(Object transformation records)
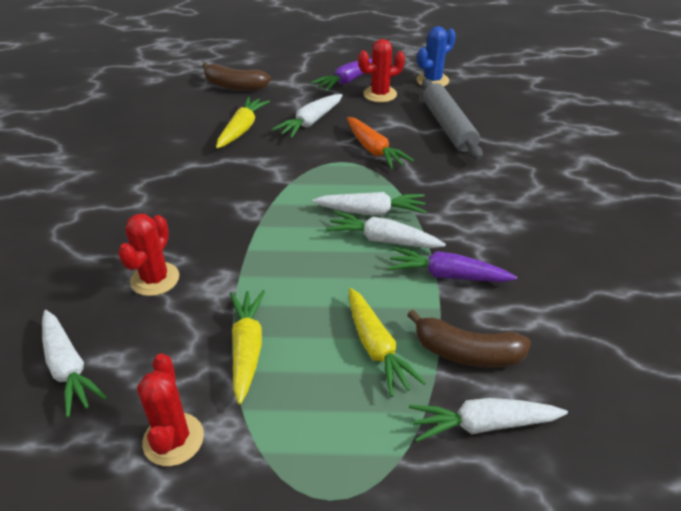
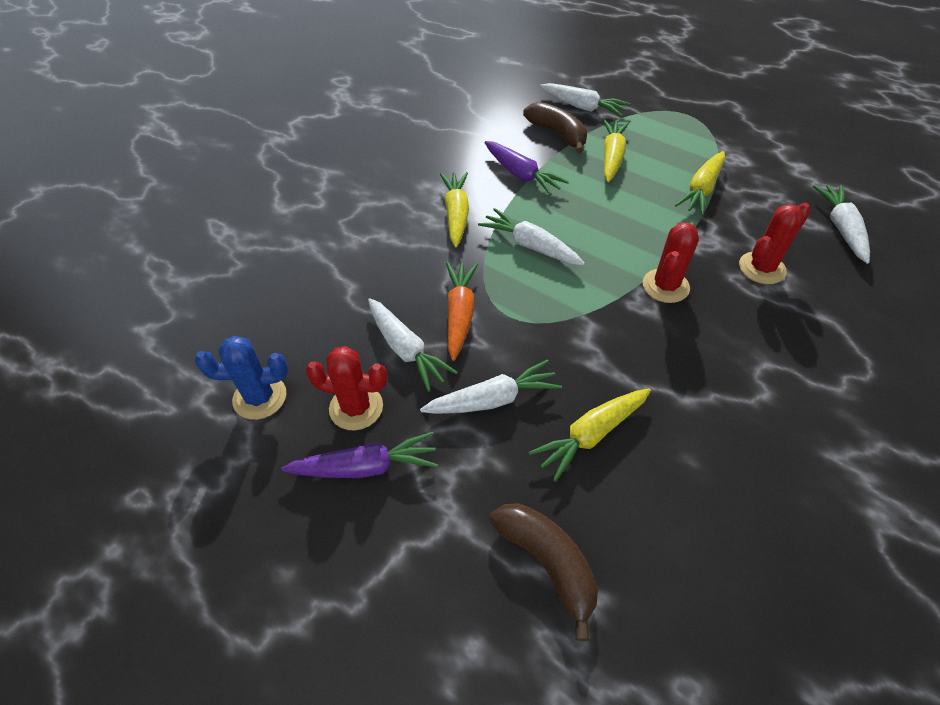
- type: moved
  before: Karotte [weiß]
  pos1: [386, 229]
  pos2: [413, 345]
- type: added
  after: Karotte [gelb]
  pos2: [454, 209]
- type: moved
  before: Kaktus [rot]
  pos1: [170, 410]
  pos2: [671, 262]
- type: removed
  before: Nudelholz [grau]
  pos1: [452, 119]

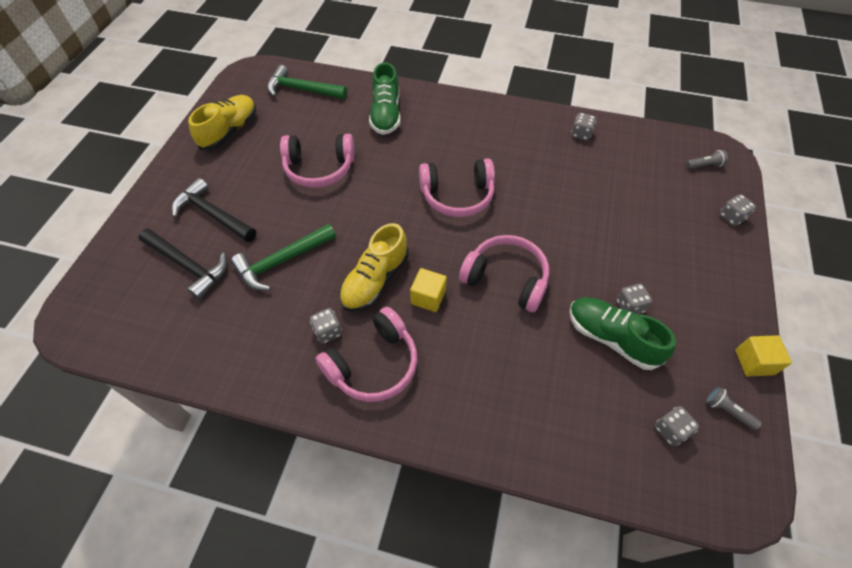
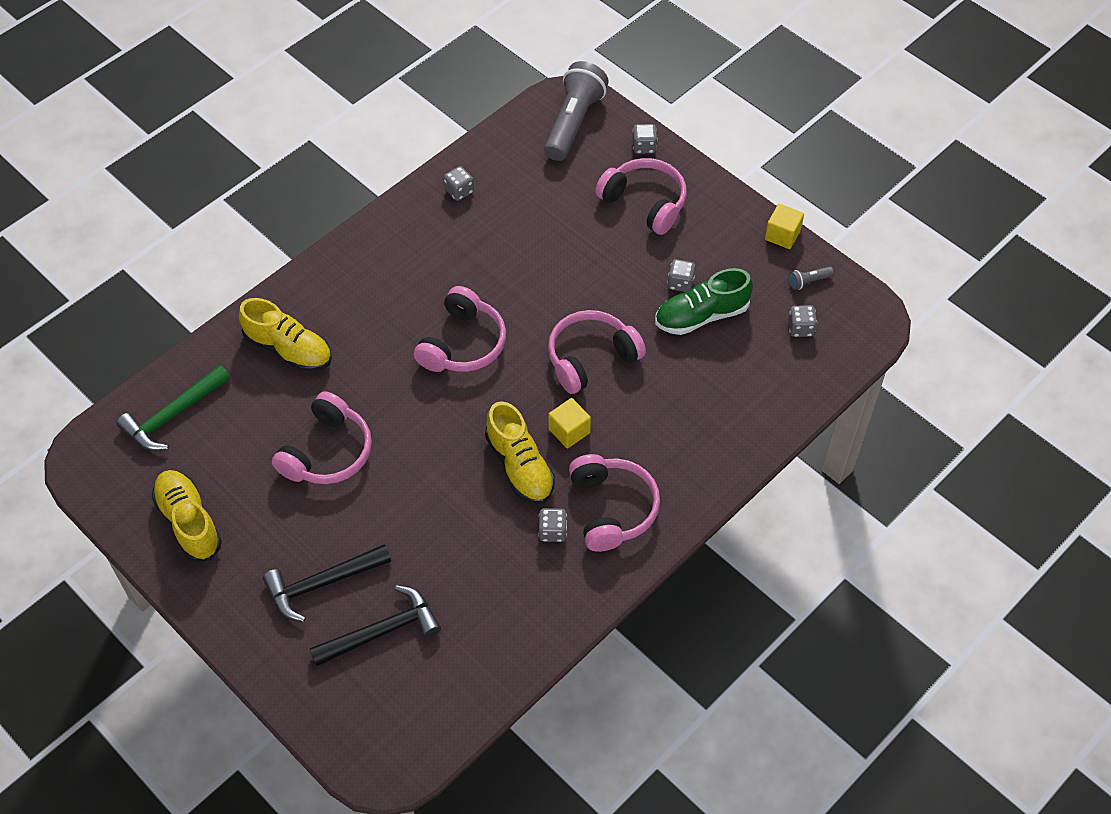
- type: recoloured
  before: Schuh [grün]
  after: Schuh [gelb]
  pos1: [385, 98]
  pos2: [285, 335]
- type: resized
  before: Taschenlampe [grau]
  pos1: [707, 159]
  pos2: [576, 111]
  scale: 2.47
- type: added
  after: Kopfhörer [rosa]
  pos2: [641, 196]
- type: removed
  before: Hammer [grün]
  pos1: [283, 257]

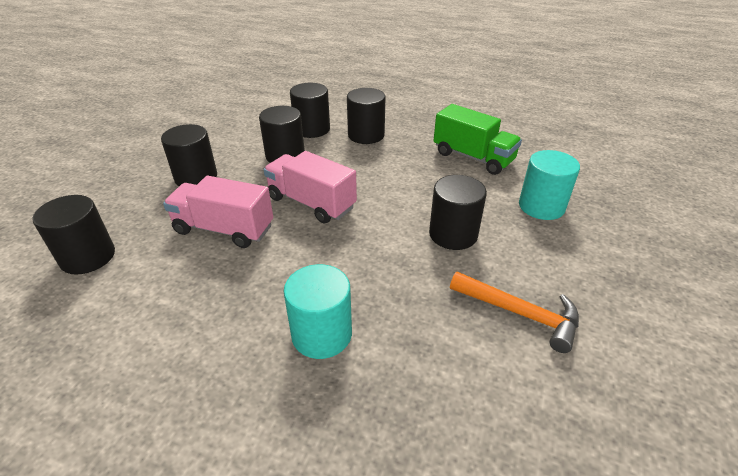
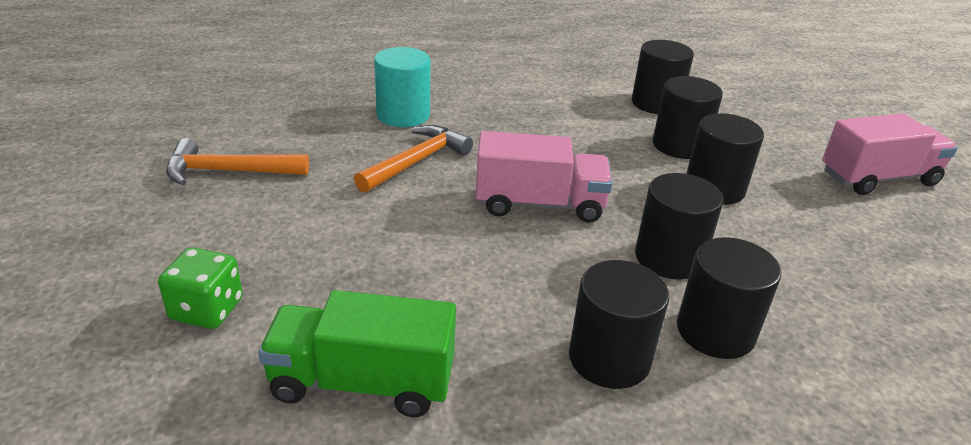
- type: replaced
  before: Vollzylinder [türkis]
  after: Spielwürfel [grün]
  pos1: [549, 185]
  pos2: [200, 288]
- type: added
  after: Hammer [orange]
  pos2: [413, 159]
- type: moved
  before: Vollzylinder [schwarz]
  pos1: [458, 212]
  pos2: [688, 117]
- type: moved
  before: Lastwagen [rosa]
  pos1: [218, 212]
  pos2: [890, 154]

EXERCISE DETAILS: Nothing but the records, repeated exactly and stripped of pictures, should appear in the answer.

TASK SOLUTION:
- type: moved
  before: Karotte [weiß]
  pos1: [386, 229]
  pos2: [413, 345]
- type: added
  after: Karotte [gelb]
  pos2: [454, 209]
- type: moved
  before: Kaktus [rot]
  pos1: [170, 410]
  pos2: [671, 262]
- type: removed
  before: Nudelholz [grau]
  pos1: [452, 119]

- type: recoloured
  before: Schuh [grün]
  after: Schuh [gelb]
  pos1: [385, 98]
  pos2: [285, 335]
- type: resized
  before: Taschenlampe [grau]
  pos1: [707, 159]
  pos2: [576, 111]
  scale: 2.47
- type: added
  after: Kopfhörer [rosa]
  pos2: [641, 196]
- type: removed
  before: Hammer [grün]
  pos1: [283, 257]

- type: replaced
  before: Vollzylinder [türkis]
  after: Spielwürfel [grün]
  pos1: [549, 185]
  pos2: [200, 288]
- type: added
  after: Hammer [orange]
  pos2: [413, 159]
- type: moved
  before: Vollzylinder [schwarz]
  pos1: [458, 212]
  pos2: [688, 117]
- type: moved
  before: Lastwagen [rosa]
  pos1: [218, 212]
  pos2: [890, 154]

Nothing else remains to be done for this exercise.